[Coordinate-based change listings]
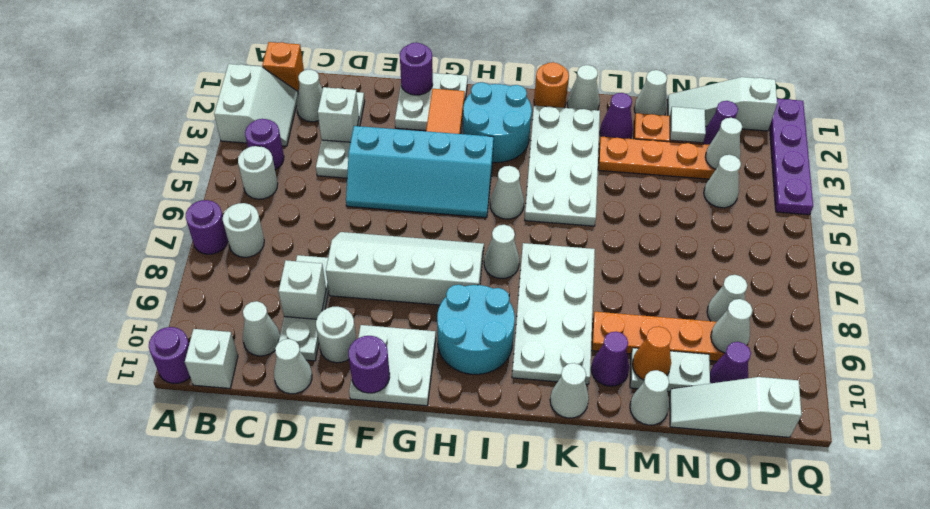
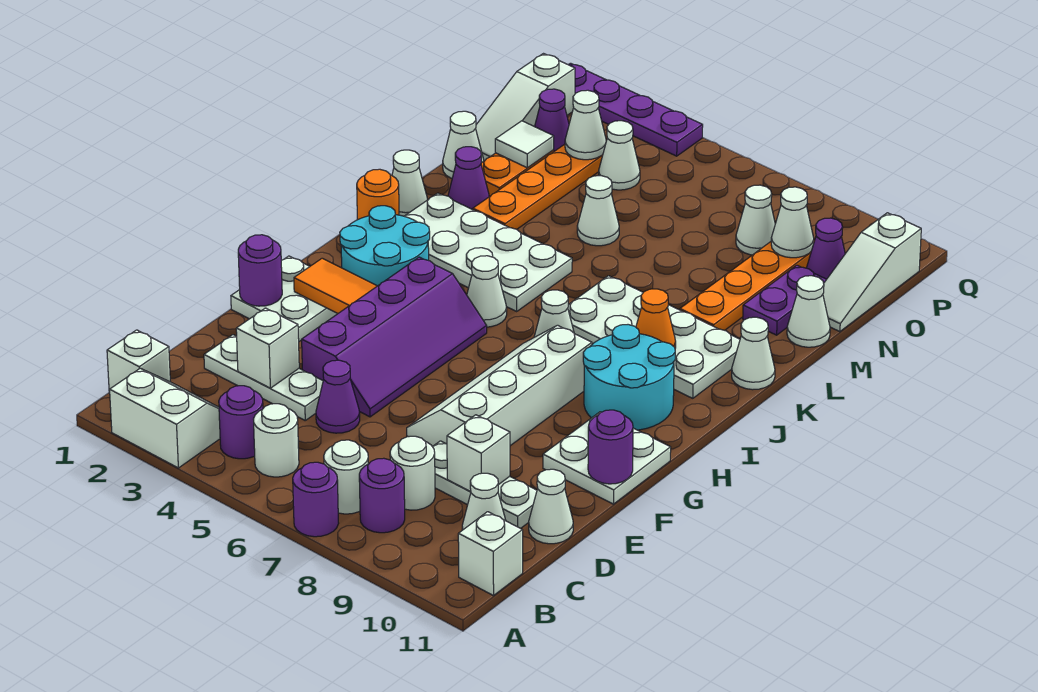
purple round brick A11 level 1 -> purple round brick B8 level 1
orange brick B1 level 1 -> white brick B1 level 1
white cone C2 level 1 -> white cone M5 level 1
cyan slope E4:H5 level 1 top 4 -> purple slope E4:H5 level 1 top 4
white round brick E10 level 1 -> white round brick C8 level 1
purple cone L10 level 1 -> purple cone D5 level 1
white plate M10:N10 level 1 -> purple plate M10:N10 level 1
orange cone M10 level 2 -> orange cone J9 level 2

Work to be completed: Could the entries above be printed again exactly, apart from the pictures?

Solution for this exercise:
purple round brick A11 level 1 -> purple round brick B8 level 1
orange brick B1 level 1 -> white brick B1 level 1
white cone C2 level 1 -> white cone M5 level 1
cyan slope E4:H5 level 1 top 4 -> purple slope E4:H5 level 1 top 4
white round brick E10 level 1 -> white round brick C8 level 1
purple cone L10 level 1 -> purple cone D5 level 1
white plate M10:N10 level 1 -> purple plate M10:N10 level 1
orange cone M10 level 2 -> orange cone J9 level 2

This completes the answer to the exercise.